:: Data to process

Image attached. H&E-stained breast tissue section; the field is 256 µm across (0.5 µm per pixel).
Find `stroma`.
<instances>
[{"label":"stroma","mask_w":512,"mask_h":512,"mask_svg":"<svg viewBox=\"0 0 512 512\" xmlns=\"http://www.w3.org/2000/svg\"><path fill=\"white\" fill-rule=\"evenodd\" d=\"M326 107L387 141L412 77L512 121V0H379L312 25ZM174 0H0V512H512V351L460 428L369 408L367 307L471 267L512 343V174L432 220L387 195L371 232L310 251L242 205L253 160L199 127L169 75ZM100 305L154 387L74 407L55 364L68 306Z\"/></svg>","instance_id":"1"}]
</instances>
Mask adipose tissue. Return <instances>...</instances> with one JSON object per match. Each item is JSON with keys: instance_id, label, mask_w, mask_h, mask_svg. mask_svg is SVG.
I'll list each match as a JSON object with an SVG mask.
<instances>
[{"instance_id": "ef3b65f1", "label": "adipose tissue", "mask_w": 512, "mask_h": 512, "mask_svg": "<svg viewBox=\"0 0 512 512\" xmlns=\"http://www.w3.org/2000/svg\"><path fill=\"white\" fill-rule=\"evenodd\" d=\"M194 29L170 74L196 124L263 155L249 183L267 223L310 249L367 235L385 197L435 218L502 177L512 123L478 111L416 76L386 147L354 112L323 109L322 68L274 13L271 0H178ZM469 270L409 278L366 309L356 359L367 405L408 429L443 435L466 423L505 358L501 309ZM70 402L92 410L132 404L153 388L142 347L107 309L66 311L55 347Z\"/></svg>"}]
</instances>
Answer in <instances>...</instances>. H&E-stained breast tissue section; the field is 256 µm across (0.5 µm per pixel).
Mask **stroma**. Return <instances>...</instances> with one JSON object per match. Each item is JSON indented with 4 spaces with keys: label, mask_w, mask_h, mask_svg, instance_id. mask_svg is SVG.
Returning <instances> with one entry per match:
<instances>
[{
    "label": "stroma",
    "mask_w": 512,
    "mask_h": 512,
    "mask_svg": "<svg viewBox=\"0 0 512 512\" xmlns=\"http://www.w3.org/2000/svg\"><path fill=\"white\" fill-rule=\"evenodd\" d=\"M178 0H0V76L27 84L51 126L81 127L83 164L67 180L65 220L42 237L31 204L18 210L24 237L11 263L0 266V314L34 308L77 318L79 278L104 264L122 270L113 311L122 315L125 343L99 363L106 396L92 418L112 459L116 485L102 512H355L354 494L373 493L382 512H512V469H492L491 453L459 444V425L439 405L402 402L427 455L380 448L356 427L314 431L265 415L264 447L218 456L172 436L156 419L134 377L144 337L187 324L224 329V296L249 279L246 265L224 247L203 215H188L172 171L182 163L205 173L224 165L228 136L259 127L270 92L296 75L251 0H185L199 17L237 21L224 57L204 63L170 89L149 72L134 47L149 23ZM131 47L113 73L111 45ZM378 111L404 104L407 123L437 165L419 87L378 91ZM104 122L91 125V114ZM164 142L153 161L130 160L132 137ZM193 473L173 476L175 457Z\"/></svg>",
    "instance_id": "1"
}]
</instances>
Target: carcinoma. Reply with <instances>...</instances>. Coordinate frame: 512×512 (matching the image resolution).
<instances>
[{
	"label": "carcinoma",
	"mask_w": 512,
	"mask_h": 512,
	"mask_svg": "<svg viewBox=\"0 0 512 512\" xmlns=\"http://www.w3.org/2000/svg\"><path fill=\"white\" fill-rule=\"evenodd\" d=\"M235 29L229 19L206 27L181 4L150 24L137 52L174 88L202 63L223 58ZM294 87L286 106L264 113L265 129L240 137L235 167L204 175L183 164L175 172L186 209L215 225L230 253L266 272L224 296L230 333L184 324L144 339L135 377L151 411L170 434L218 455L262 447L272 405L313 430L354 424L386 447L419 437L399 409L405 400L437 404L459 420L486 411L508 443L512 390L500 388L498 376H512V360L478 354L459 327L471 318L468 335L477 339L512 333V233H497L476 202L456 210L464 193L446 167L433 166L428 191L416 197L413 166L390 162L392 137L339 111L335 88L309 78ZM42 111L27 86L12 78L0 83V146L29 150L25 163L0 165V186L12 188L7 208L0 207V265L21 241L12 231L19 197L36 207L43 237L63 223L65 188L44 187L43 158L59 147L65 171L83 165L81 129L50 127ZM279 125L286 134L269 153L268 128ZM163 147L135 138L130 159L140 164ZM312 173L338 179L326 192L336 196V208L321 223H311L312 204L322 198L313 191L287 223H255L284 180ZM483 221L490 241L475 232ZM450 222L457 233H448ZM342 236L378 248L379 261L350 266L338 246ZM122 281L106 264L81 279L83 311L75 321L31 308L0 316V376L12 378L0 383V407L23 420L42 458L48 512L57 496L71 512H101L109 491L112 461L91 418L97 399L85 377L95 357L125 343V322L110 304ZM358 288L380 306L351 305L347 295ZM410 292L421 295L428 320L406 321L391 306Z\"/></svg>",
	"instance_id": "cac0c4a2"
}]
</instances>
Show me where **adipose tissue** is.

::::

Problem requirements
Look through the material above. Copy each line where the word "field" appears.

Solution
Image attached. H&E-stained breast tissue section; the field is 256 µm across (0.5 µm per pixel).
Answer in <instances>...</instances>. H&E-stained breast tissue section; the field is 256 µm across (0.5 µm per pixel).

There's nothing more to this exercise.